──────── AVAILABLE DATA

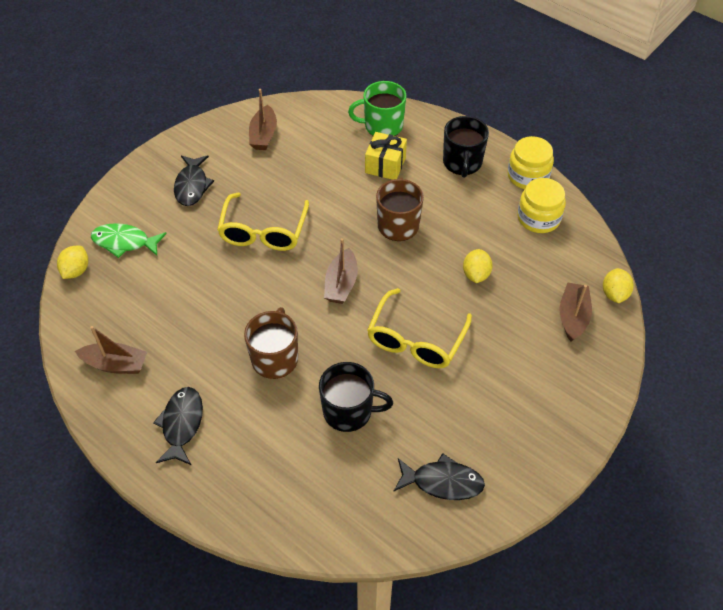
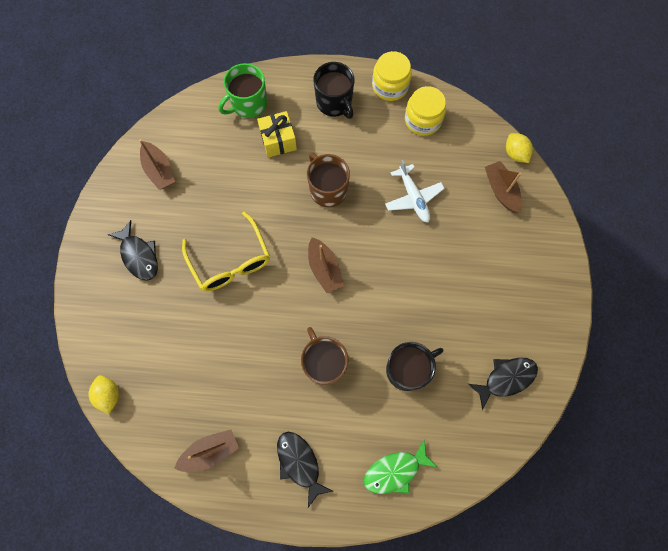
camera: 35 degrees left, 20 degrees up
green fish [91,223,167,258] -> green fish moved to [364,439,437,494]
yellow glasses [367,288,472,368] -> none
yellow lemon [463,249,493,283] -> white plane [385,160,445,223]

────────────────
──────── AVAILABLE DATA

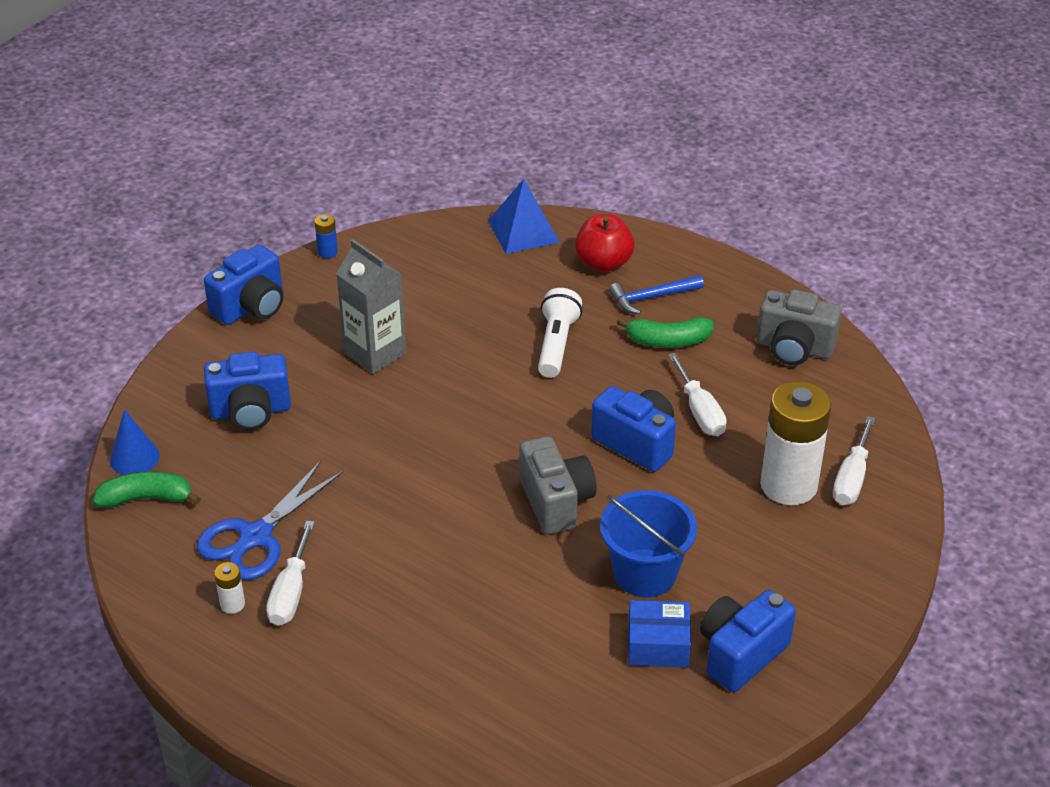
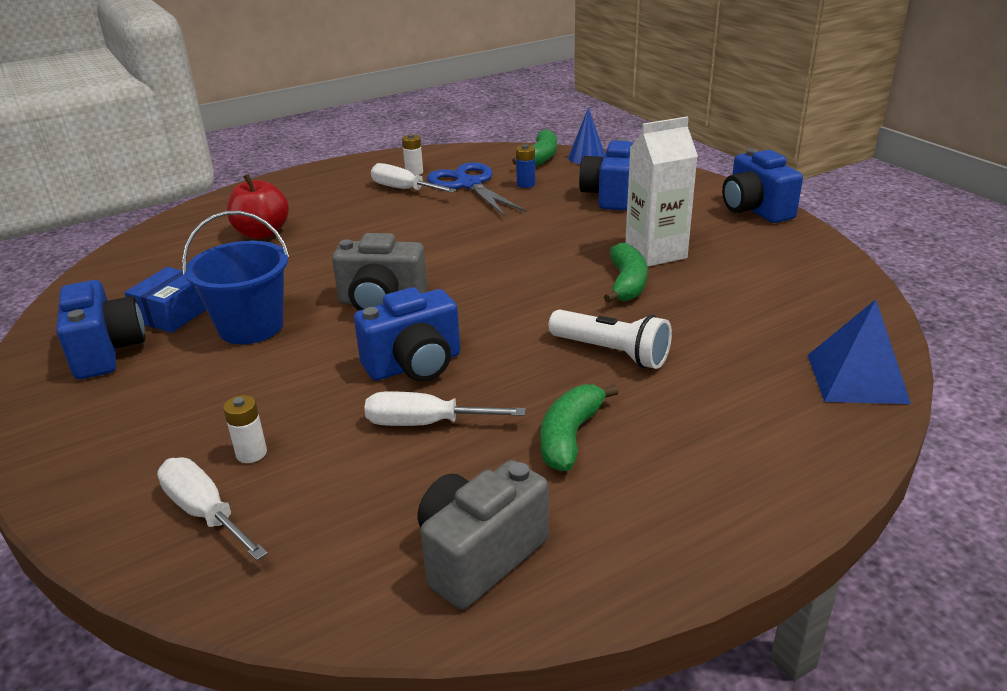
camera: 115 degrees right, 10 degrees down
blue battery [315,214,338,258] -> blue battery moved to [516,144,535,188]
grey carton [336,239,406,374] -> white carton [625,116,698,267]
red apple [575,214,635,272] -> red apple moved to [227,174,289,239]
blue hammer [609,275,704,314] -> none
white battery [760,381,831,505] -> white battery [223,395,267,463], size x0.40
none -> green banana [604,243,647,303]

────────────────
──────── AVAILABLE DATA

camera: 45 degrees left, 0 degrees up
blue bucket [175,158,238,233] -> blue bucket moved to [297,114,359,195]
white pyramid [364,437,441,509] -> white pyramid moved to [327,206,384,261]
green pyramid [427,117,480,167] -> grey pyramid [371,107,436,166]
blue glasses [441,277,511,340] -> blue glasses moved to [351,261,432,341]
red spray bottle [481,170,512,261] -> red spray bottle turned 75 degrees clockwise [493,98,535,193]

────────────────

• REQUIRED WORK: Which lines hold the word "blue"? Return all of them from the records above.

• EXERCISE RESPONSE:
blue battery [315,214,338,258] -> blue battery moved to [516,144,535,188]
blue hammer [609,275,704,314] -> none
blue bucket [175,158,238,233] -> blue bucket moved to [297,114,359,195]
blue glasses [441,277,511,340] -> blue glasses moved to [351,261,432,341]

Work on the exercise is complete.